BEGIN

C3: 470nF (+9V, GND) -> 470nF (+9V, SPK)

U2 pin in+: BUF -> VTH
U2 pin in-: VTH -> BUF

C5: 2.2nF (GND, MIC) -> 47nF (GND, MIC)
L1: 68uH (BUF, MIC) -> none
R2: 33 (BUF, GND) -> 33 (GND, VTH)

END
BEGIN

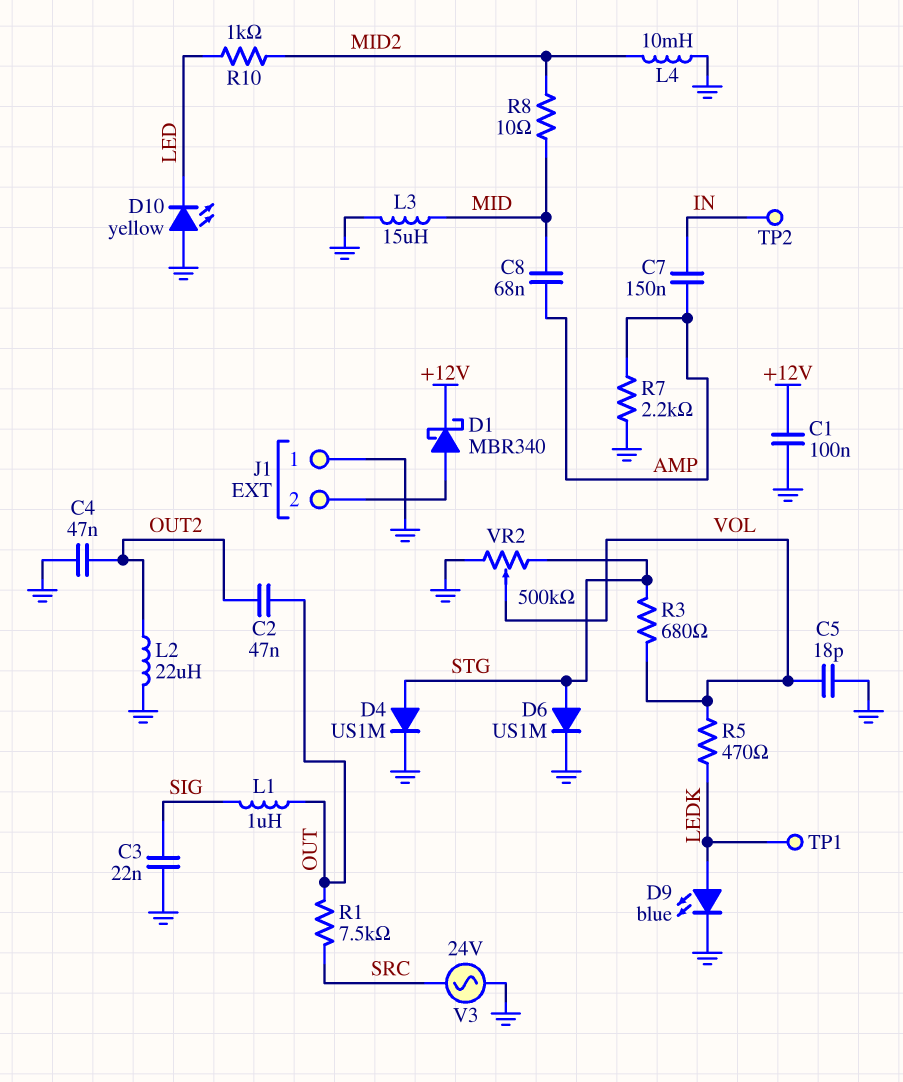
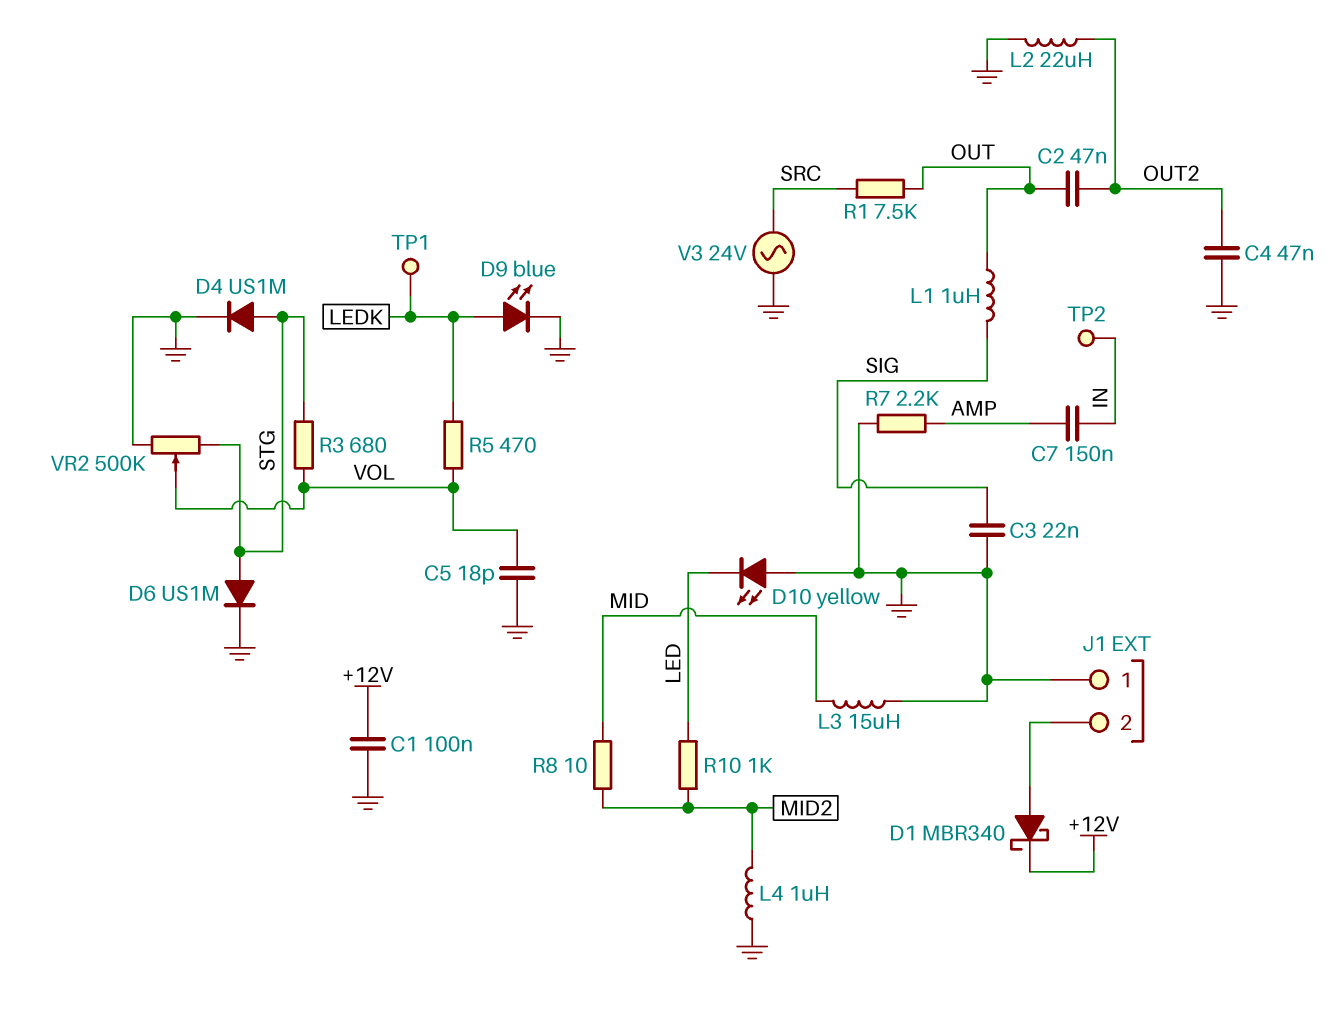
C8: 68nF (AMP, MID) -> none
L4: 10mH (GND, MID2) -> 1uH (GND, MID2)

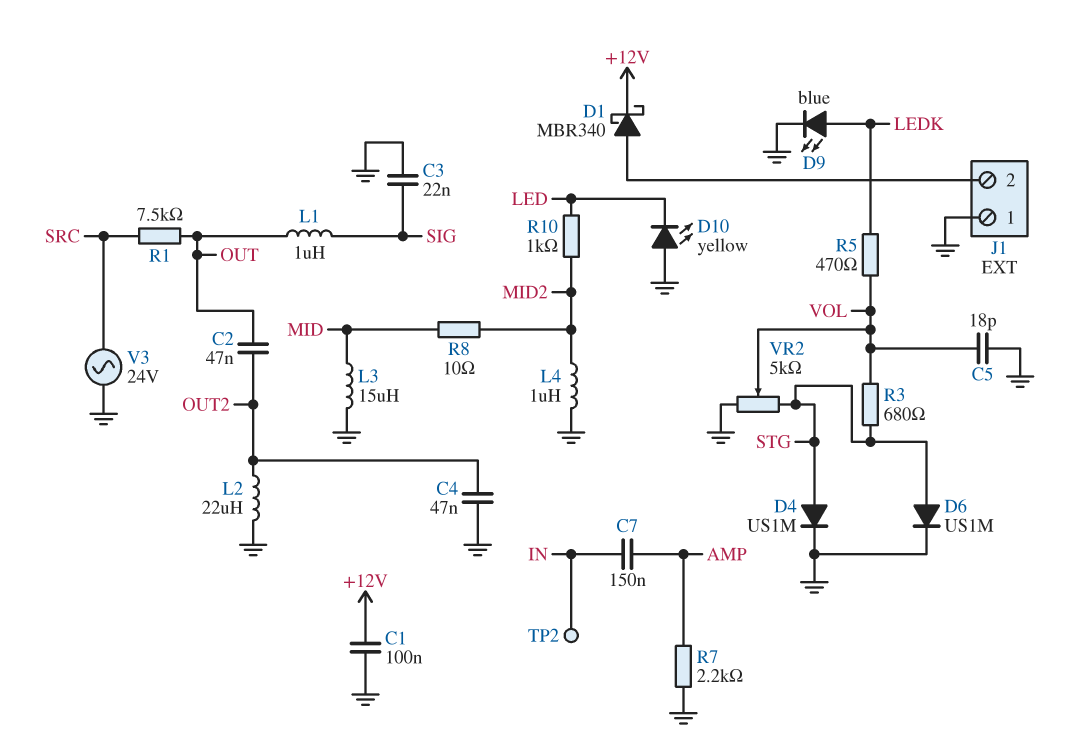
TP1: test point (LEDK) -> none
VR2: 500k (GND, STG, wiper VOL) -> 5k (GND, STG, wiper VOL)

END
BEGIN

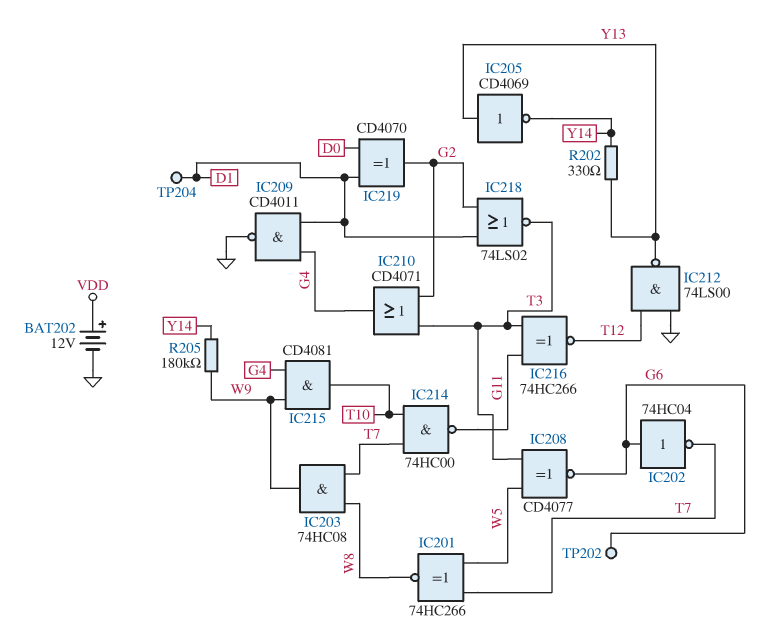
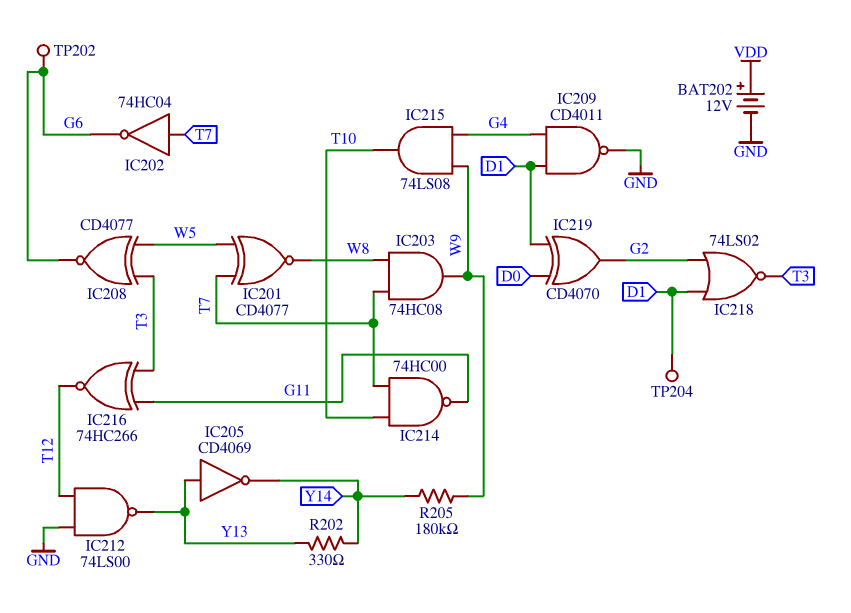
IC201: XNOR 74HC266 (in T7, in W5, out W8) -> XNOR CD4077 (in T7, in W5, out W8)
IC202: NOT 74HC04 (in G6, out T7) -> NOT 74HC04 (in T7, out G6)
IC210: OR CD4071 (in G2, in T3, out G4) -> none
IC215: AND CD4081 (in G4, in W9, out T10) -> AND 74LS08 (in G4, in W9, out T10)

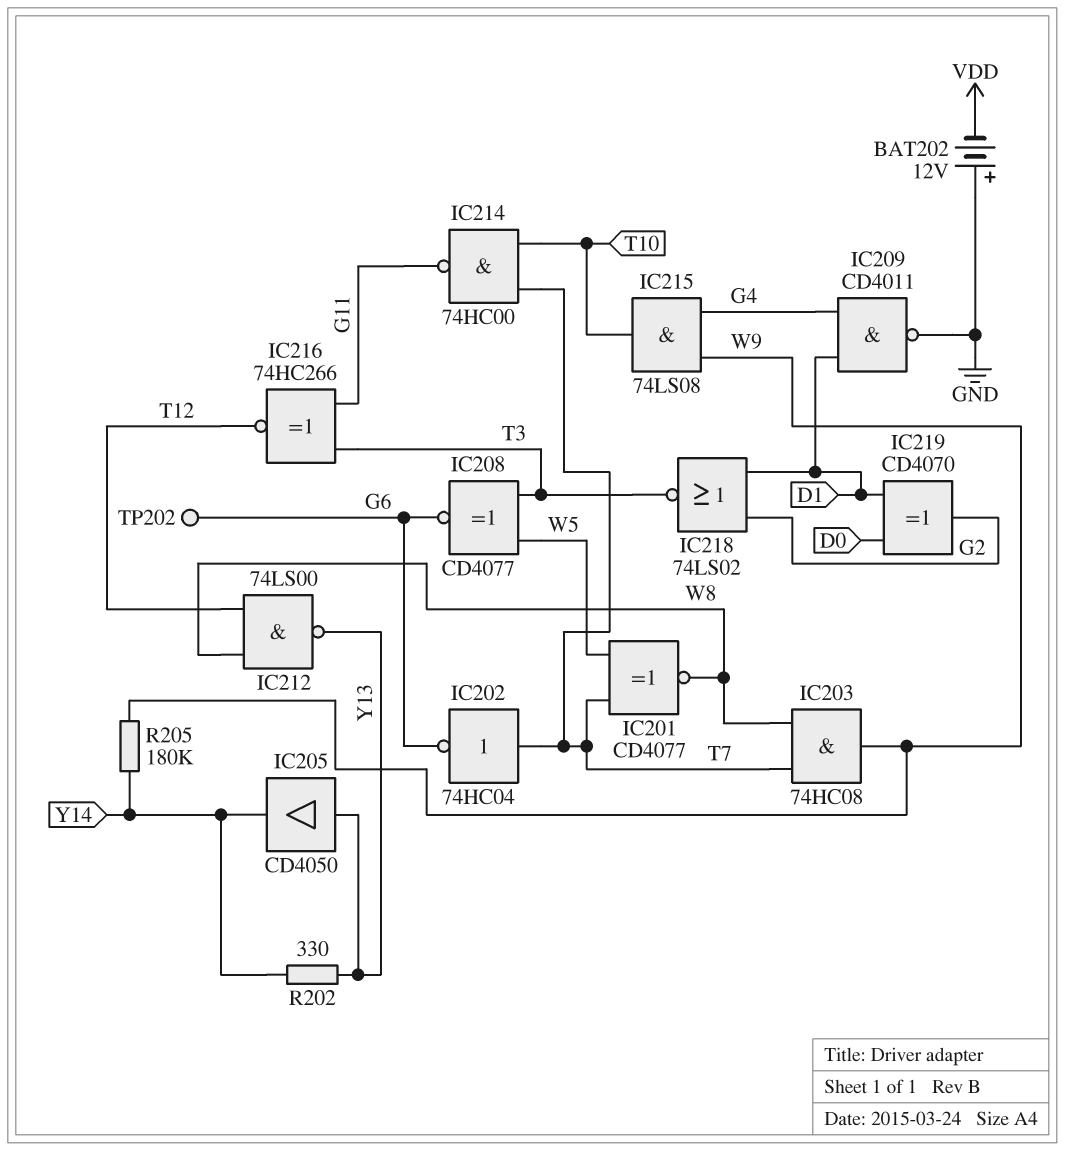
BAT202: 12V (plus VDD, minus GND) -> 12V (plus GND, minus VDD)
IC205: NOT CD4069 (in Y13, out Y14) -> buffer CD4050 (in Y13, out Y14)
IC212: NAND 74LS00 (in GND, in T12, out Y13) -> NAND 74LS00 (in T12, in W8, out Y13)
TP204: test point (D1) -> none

END

* _Work item_
Print the lines above from the one with "C3: 470nF (+9V, GND) -> 470nF (+9V, SPK)" through the one with "R2: 33 (BUF, GND) -> 33 (GND, VTH)", both included, exactly as written and nothing more.

* _Response below_
C3: 470nF (+9V, GND) -> 470nF (+9V, SPK)

U2 pin in+: BUF -> VTH
U2 pin in-: VTH -> BUF

C5: 2.2nF (GND, MIC) -> 47nF (GND, MIC)
L1: 68uH (BUF, MIC) -> none
R2: 33 (BUF, GND) -> 33 (GND, VTH)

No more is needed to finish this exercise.